[Task description]: Write the records below out again word for word, with the pictures removed.

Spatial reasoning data
........

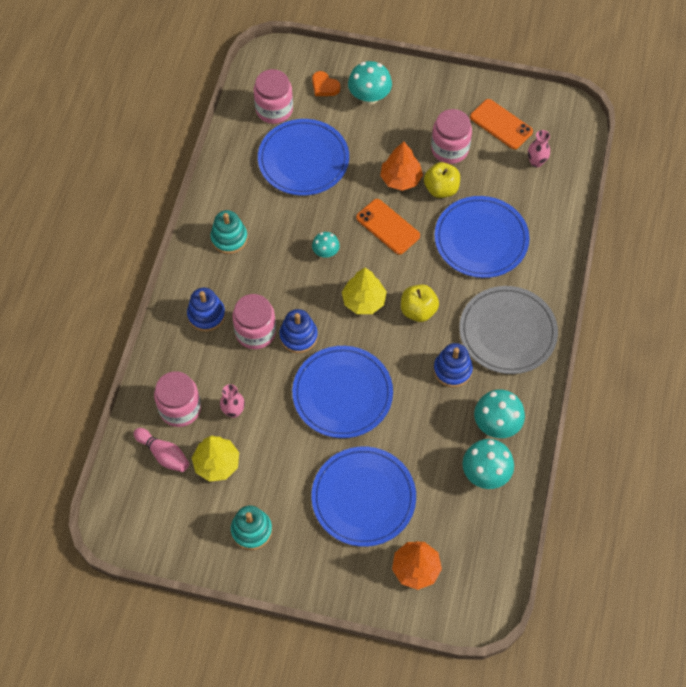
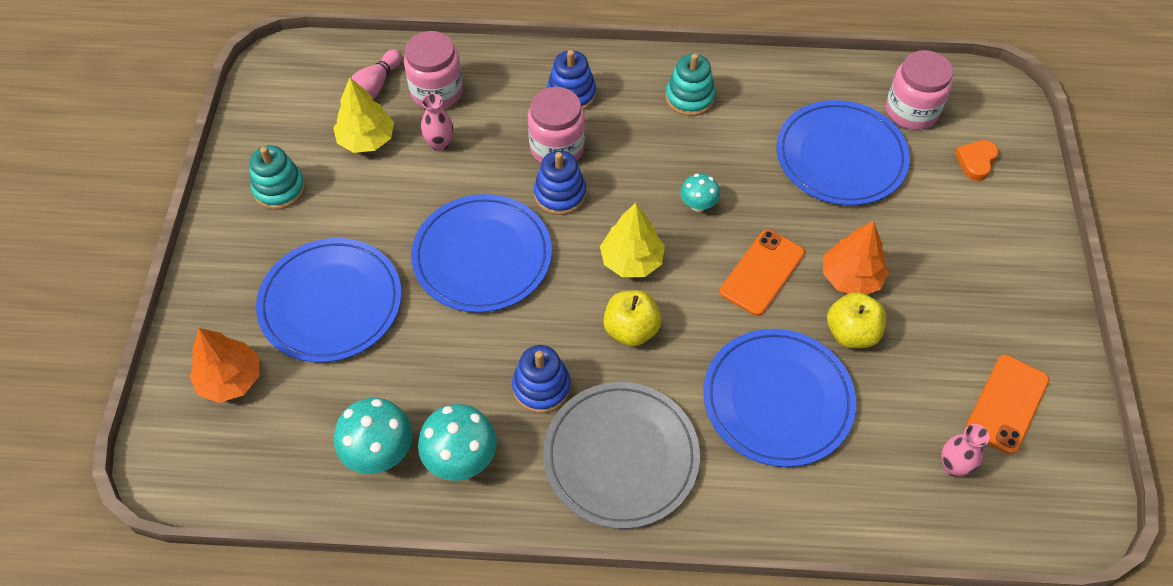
camera: 80 degrees right, 5 degrees down
turquoise mushroom [348,61,392,105] -> none
pink jar [431,109,472,164] -> none

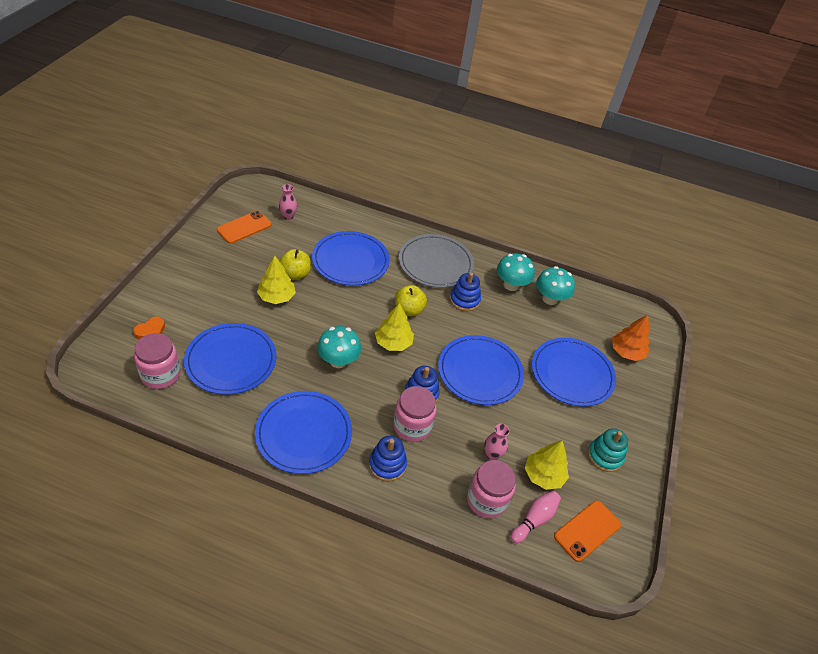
camera: 170 degrees left, 10 degrees down
turquoise stacking toy [666,53,716,116] -> blue plate [255,391,352,474]
turquoise mushroom [680,174,720,212] -> turquoise mushroom [317,326,361,368], size x1.70
orange phone [720,230,805,316] -> orange phone moved to [554,500,621,562]
orange tree [823,221,889,295] -> yellow tree [257,256,296,304]

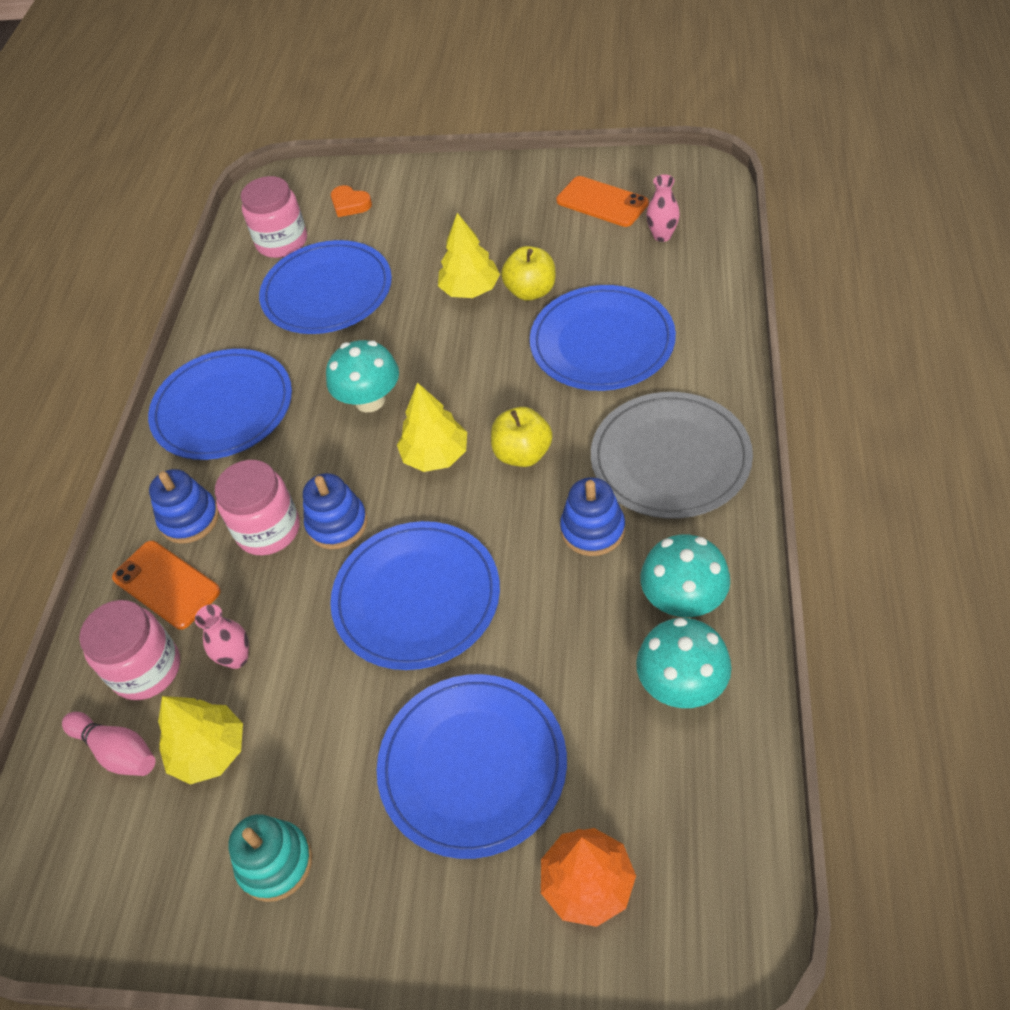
camera: 90 degrees right, 5 degrees up
orange phone [554,500,621,562] -> orange phone moved to [112,541,220,630]

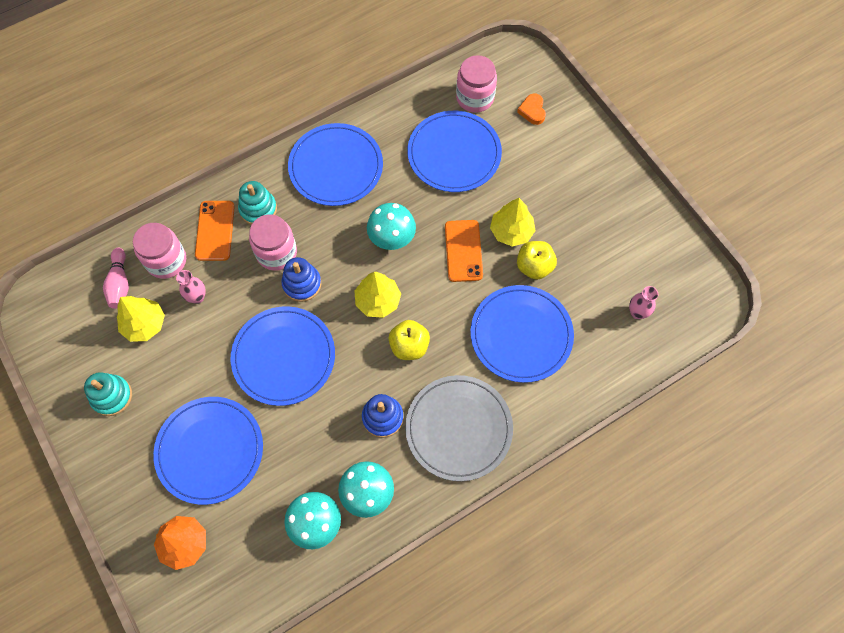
camera: 45 degrees right, 15 degrees up
blue stacking toy [149,469,219,544] -> turquoise stacking toy [238,181,277,225]
orange phone [556,176,649,227] -> orange phone moved to [445,220,483,282]

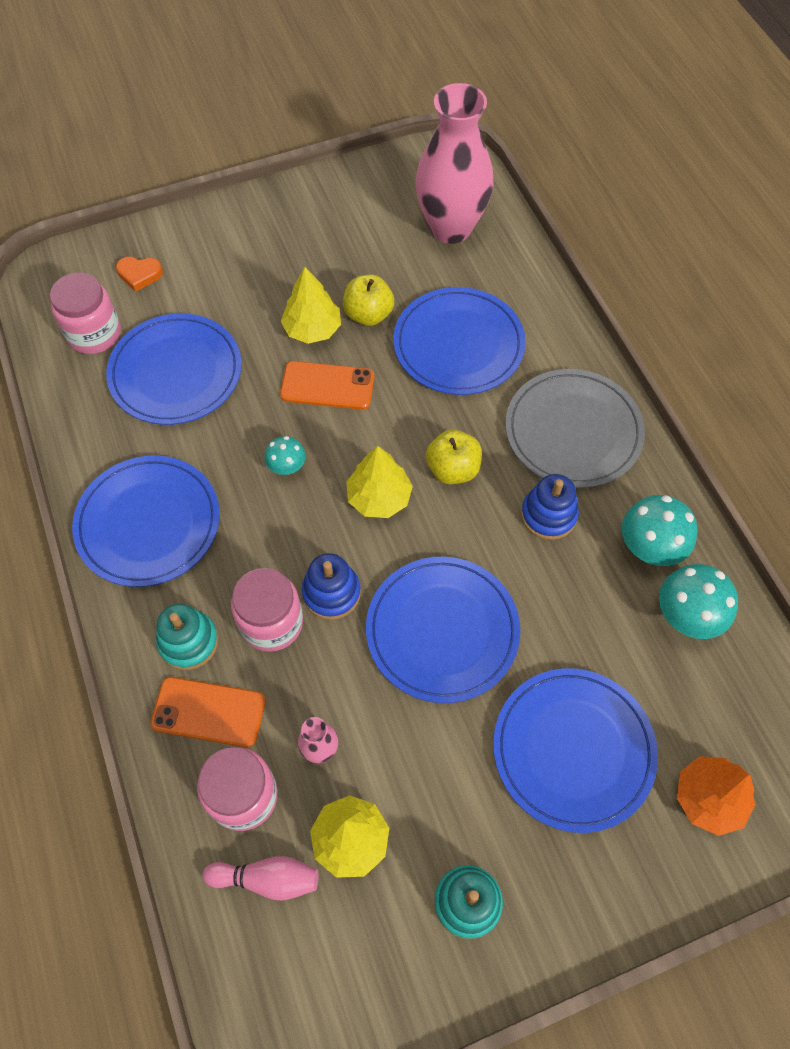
camera: 80 degrees left, 5 degrees down
turquoise mushroom [367,203,416,250] -> turquoise mushroom [264,436,306,475], size x0.59
pink vase [629,286,658,319] -> pink vase [415,83,494,244], size x2.49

........

[Result of the exercise]:
camera: 80 degrees right, 5 degrees down
turquoise mushroom [348,61,392,105] -> none
pink jar [431,109,472,164] -> none

camera: 170 degrees left, 10 degrees down
turquoise stacking toy [666,53,716,116] -> blue plate [255,391,352,474]
turquoise mushroom [680,174,720,212] -> turquoise mushroom [317,326,361,368], size x1.70
orange phone [720,230,805,316] -> orange phone moved to [554,500,621,562]
orange tree [823,221,889,295] -> yellow tree [257,256,296,304]

camera: 90 degrees right, 5 degrees up
orange phone [554,500,621,562] -> orange phone moved to [112,541,220,630]

camera: 45 degrees right, 15 degrees up
blue stacking toy [149,469,219,544] -> turquoise stacking toy [238,181,277,225]
orange phone [556,176,649,227] -> orange phone moved to [445,220,483,282]

camera: 80 degrees left, 5 degrees down
turquoise mushroom [367,203,416,250] -> turquoise mushroom [264,436,306,475], size x0.59
pink vase [629,286,658,319] -> pink vase [415,83,494,244], size x2.49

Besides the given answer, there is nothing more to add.